_WHAT IS REQUIRED_:
Line by line, write out the material exactly.

########################################

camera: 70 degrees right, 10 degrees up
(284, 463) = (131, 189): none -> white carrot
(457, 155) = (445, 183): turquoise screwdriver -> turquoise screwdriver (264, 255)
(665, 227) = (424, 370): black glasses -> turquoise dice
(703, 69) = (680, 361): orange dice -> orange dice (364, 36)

########################################

_EXERCISE OUTPUT_:
camera: 70 degrees right, 10 degrees up
(284, 463) = (131, 189): none -> white carrot
(457, 155) = (445, 183): turquoise screwdriver -> turquoise screwdriver (264, 255)
(665, 227) = (424, 370): black glasses -> turquoise dice
(703, 69) = (680, 361): orange dice -> orange dice (364, 36)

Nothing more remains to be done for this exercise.